* Required action
Collect every line below that contains the word "VBAT".

[Revision tracking records]
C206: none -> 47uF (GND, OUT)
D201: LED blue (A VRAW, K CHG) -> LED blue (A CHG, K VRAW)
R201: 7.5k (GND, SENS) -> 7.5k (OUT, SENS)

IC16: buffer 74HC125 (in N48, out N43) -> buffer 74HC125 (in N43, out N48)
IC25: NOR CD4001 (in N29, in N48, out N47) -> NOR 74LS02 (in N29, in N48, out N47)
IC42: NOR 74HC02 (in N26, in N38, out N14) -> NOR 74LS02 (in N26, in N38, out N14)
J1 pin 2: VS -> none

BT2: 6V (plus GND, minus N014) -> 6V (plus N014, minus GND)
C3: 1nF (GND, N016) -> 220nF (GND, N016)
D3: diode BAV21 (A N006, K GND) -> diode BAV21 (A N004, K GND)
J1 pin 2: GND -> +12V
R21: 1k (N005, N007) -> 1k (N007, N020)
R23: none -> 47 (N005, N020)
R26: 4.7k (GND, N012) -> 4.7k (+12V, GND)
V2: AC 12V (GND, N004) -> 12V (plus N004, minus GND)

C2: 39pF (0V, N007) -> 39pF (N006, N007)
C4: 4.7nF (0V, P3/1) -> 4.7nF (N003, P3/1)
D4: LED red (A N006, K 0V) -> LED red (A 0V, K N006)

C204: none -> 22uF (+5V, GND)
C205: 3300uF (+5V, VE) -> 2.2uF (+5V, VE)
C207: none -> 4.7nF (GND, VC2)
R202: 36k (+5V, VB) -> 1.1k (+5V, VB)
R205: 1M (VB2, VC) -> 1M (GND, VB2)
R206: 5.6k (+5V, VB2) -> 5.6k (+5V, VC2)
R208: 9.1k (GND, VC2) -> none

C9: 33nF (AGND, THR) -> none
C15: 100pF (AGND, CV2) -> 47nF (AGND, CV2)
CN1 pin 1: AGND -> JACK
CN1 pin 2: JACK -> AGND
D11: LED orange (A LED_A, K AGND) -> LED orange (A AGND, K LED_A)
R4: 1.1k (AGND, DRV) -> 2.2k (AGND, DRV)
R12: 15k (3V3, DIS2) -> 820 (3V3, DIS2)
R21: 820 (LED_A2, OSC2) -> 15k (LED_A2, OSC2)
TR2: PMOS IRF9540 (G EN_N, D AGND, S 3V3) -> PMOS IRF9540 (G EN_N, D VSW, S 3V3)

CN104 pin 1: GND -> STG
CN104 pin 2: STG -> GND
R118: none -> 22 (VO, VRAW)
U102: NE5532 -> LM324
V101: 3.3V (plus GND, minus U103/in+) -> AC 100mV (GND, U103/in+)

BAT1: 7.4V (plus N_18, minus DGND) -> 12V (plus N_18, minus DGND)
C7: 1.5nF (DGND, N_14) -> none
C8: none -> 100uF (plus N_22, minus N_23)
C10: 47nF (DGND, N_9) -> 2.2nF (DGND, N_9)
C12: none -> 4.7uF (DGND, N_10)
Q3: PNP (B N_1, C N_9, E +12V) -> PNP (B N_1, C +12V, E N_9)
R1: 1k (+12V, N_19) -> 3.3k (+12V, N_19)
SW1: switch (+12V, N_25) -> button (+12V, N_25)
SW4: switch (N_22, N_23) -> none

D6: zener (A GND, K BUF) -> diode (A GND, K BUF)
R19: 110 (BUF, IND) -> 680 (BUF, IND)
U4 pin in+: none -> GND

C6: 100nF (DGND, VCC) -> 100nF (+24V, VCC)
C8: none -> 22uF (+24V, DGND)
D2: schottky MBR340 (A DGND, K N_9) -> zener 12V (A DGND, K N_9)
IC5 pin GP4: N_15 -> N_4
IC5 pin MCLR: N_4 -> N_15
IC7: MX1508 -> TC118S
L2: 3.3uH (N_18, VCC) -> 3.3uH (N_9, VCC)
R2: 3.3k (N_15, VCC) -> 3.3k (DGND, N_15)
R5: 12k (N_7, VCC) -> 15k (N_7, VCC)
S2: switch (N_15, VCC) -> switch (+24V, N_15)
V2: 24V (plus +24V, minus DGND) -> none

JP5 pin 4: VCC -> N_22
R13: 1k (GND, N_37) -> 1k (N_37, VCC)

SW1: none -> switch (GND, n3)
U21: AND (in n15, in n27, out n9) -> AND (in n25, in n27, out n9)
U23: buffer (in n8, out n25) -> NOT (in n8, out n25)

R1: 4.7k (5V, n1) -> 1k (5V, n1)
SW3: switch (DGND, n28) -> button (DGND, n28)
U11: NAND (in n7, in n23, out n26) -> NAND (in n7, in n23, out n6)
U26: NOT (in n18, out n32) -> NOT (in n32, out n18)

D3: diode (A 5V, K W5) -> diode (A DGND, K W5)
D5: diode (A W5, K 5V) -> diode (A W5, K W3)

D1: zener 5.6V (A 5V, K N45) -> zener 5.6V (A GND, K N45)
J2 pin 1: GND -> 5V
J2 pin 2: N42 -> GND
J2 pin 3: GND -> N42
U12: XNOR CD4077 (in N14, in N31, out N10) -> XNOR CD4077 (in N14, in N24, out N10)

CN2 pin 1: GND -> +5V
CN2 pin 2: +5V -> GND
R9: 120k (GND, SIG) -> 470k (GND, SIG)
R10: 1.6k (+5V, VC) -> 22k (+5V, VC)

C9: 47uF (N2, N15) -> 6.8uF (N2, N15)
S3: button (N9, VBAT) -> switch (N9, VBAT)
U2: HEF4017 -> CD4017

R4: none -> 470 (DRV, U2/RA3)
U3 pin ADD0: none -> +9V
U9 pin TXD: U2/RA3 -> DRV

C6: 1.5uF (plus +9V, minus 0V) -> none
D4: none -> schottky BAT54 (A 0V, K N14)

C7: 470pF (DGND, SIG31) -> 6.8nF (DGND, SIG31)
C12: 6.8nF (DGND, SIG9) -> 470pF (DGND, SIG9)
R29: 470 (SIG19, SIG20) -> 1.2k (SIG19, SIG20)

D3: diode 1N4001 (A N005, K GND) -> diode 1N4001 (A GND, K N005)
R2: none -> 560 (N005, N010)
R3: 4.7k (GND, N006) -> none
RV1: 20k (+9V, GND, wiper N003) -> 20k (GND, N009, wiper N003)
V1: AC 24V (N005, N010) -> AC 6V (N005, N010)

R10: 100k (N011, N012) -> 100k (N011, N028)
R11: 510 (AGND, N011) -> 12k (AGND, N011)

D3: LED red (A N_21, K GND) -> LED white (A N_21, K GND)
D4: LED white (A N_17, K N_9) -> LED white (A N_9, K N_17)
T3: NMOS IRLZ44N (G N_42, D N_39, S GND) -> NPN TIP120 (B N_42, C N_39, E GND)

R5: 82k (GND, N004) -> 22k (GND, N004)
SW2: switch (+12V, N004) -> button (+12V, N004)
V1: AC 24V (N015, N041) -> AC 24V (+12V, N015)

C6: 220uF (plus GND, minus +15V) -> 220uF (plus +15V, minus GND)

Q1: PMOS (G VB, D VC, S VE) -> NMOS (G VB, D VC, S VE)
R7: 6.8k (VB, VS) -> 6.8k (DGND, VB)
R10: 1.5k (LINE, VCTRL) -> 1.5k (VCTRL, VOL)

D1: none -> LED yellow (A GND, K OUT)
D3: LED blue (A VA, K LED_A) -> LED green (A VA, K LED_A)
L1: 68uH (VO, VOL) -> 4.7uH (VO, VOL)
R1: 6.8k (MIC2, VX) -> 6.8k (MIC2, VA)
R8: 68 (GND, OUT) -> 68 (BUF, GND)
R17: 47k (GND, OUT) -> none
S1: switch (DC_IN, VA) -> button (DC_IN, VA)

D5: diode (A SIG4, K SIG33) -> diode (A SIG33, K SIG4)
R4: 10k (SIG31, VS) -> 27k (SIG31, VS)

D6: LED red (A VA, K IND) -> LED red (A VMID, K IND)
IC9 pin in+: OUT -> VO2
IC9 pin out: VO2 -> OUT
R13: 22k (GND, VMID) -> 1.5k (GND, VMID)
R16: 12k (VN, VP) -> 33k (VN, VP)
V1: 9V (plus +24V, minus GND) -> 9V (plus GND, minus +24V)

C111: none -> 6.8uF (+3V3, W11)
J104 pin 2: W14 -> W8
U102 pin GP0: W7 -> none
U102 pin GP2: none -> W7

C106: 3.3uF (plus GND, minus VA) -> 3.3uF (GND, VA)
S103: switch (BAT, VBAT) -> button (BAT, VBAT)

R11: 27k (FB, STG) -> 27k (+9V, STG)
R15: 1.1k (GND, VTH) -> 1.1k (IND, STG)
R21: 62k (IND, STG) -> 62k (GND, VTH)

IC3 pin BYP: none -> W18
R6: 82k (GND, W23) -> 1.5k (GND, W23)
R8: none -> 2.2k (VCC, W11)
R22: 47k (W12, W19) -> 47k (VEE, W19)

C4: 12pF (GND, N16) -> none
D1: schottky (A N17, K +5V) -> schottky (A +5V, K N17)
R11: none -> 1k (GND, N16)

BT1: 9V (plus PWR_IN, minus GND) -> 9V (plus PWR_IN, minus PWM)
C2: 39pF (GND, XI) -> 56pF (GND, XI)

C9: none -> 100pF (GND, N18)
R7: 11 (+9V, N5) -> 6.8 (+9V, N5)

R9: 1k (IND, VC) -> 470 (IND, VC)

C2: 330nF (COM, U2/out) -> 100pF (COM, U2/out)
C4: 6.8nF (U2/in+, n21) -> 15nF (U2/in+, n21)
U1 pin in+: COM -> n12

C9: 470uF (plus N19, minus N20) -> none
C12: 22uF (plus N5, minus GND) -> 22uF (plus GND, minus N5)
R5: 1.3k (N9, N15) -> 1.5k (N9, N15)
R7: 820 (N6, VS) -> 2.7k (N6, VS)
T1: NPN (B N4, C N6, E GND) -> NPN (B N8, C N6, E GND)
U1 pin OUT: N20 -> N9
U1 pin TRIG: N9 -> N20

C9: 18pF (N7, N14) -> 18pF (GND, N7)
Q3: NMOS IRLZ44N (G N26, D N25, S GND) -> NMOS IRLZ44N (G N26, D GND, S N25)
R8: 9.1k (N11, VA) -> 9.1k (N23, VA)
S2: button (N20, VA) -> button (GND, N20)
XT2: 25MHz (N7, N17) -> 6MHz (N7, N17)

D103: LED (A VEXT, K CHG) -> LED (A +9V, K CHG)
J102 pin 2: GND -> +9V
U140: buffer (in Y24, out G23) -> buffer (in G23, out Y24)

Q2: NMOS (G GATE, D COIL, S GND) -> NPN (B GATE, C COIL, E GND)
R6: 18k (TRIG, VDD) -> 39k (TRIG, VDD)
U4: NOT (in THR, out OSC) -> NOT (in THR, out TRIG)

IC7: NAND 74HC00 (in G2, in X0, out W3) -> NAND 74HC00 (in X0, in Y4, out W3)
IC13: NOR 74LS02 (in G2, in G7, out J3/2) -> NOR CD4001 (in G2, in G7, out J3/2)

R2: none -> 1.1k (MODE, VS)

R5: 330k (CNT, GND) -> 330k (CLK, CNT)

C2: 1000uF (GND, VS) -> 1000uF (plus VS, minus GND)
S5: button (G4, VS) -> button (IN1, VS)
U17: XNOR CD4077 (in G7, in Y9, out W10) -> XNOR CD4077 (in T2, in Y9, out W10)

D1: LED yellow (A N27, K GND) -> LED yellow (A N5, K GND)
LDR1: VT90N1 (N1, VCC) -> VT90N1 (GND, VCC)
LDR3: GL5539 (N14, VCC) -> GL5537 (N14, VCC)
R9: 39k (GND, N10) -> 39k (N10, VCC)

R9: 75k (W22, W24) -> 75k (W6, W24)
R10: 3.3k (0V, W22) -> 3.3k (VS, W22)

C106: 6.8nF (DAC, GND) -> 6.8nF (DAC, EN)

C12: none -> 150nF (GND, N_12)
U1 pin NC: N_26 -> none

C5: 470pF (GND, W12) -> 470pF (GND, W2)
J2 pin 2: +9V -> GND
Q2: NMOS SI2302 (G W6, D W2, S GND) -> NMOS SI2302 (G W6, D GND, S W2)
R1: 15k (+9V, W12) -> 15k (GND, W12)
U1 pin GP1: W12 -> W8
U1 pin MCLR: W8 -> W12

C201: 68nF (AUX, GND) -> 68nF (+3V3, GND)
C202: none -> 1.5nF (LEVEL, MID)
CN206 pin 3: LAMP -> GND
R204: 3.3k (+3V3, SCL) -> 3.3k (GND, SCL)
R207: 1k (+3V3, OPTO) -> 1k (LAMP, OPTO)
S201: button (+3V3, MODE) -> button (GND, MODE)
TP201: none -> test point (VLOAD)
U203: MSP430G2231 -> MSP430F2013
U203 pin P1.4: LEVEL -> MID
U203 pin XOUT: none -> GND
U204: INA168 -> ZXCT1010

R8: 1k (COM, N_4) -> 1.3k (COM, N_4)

* Expected answer
S3: button (N9, VBAT) -> switch (N9, VBAT)
S103: switch (BAT, VBAT) -> button (BAT, VBAT)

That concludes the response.